# Task statement
Would you reproduce the whole listing exactly, dropping any pictures it holds?

# Supplied records
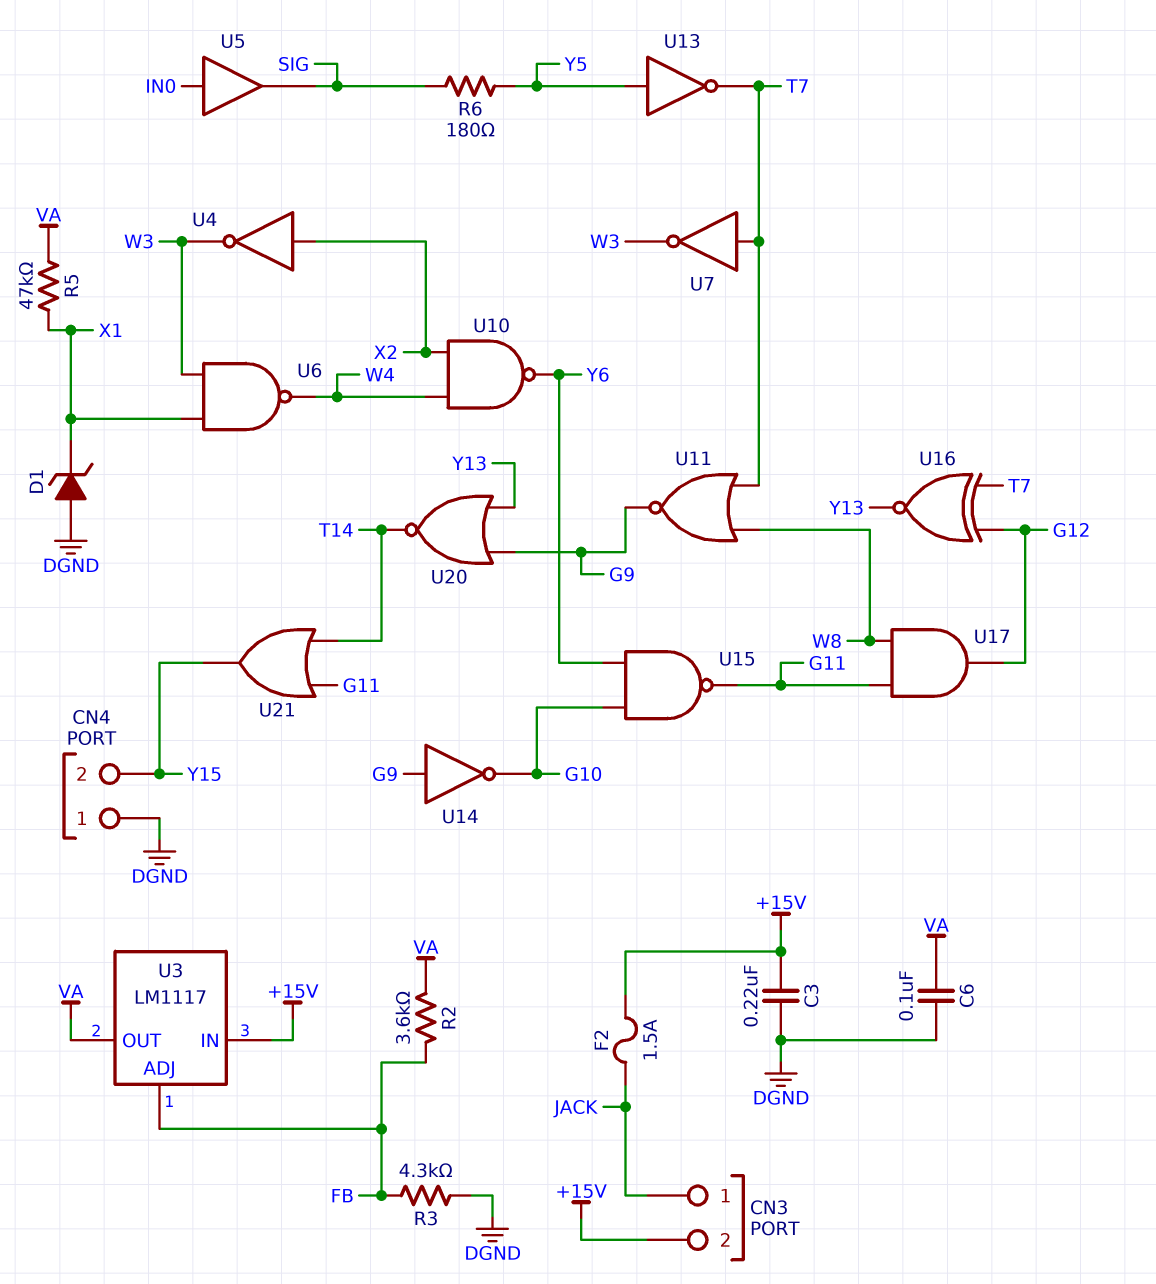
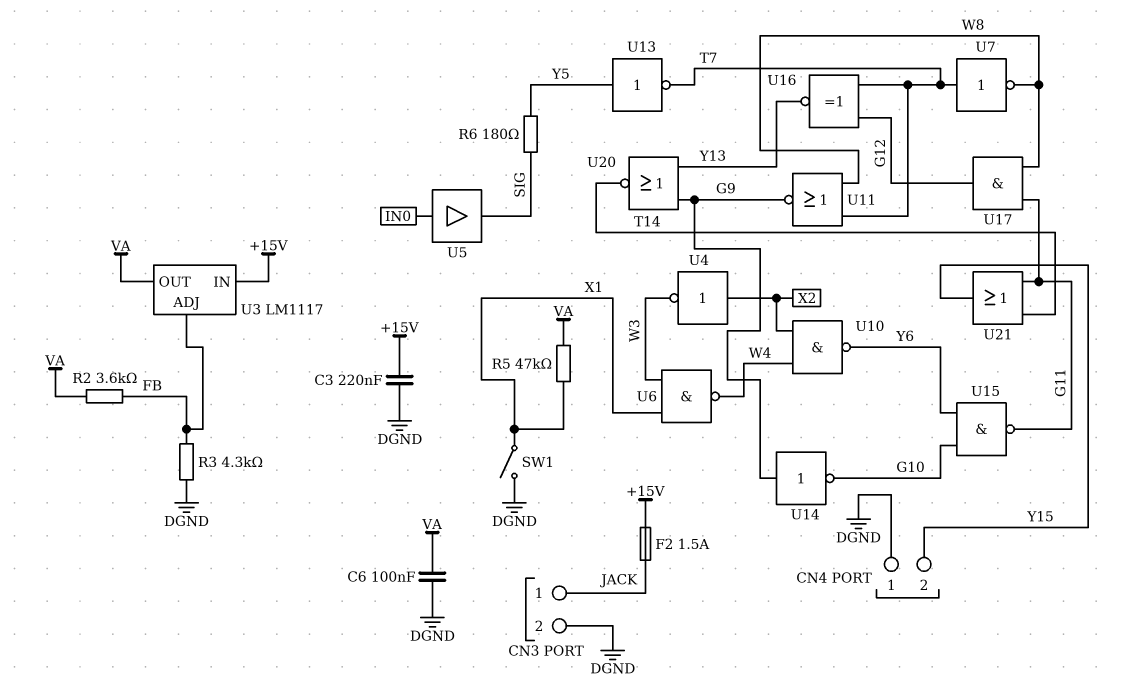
CN3 pin 2: +15V -> DGND
D1: zener (A DGND, K X1) -> none
SW1: none -> switch (DGND, X1)
U7: NOT (in T7, out W3) -> NOT (in T7, out W8)

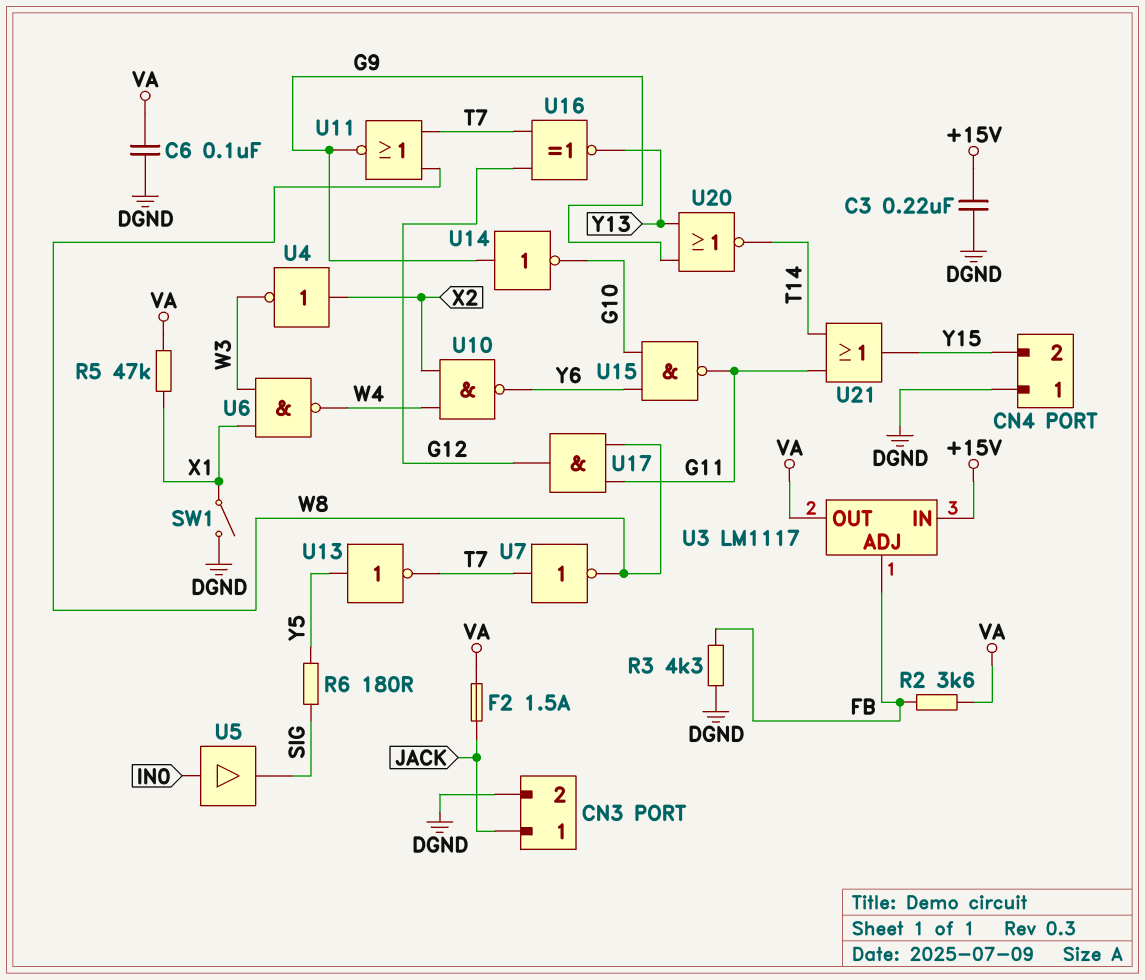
F2: 1.5A (+15V, JACK) -> 1.5A (JACK, VA)

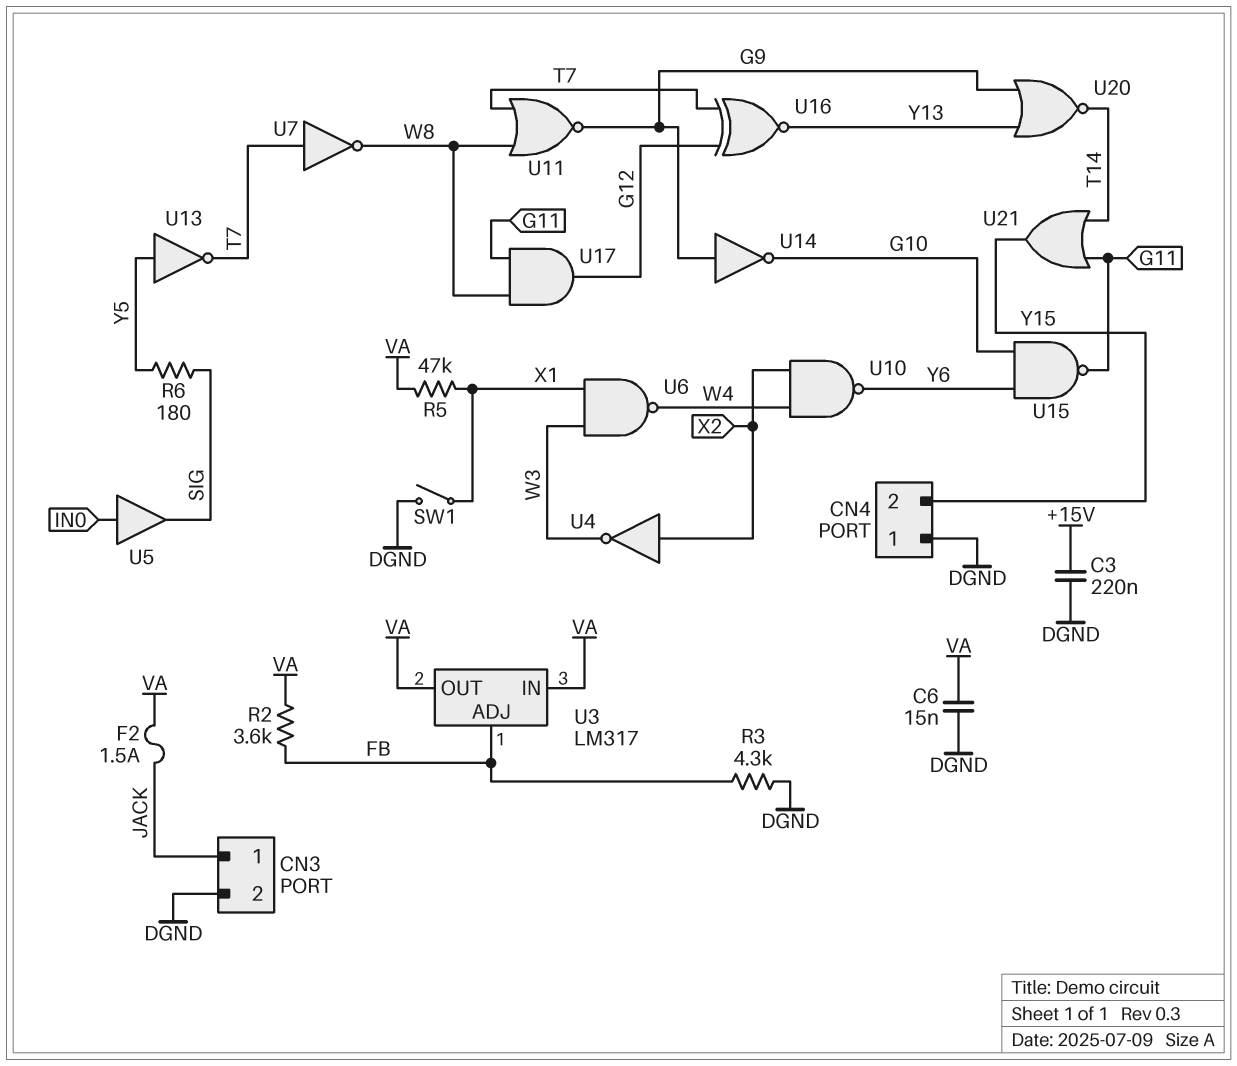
C6: 100nF (DGND, VA) -> 15nF (DGND, VA)
U3: LM1117 -> LM317
U3 pin IN: +15V -> VA

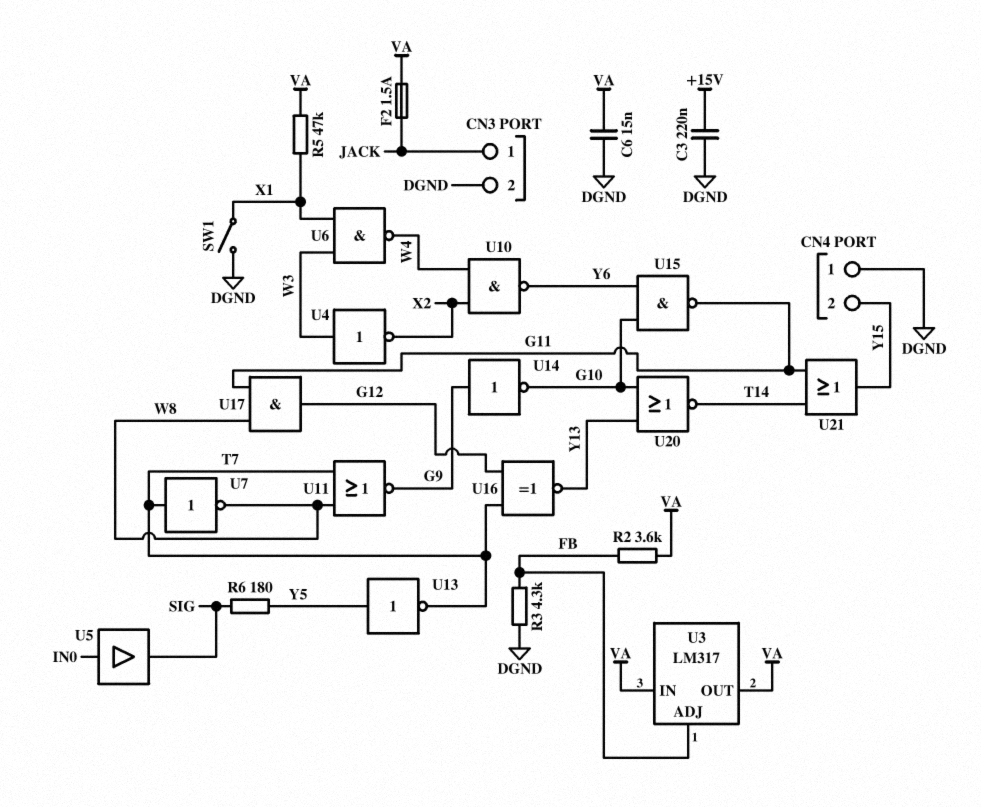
U4: NOT (in X2, out W3) -> NOT (in W3, out X2)
U20: NOR (in G9, in Y13, out T14) -> NOR (in G10, in Y13, out T14)

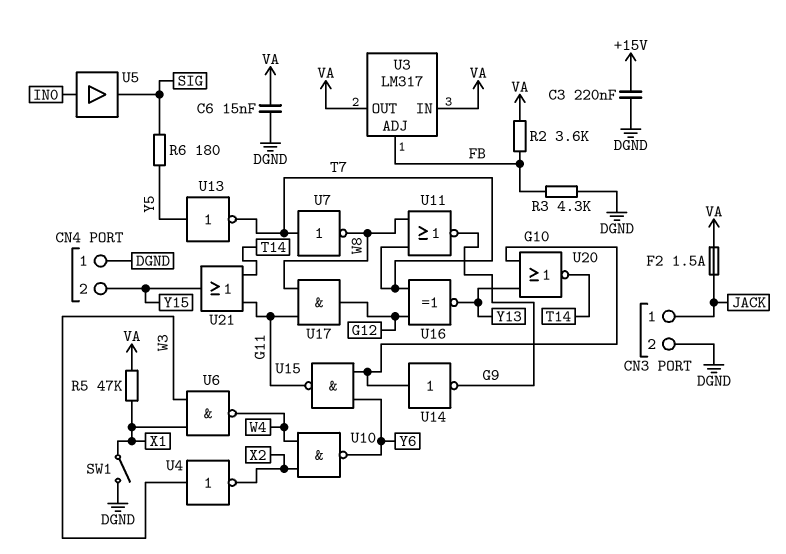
U14: NOT (in G9, out G10) -> NOT (in G10, out G9)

# Completed task
CN3 pin 2: +15V -> DGND
D1: zener (A DGND, K X1) -> none
SW1: none -> switch (DGND, X1)
U7: NOT (in T7, out W3) -> NOT (in T7, out W8)

F2: 1.5A (+15V, JACK) -> 1.5A (JACK, VA)

C6: 100nF (DGND, VA) -> 15nF (DGND, VA)
U3: LM1117 -> LM317
U3 pin IN: +15V -> VA

U4: NOT (in X2, out W3) -> NOT (in W3, out X2)
U20: NOR (in G9, in Y13, out T14) -> NOR (in G10, in Y13, out T14)

U14: NOT (in G9, out G10) -> NOT (in G10, out G9)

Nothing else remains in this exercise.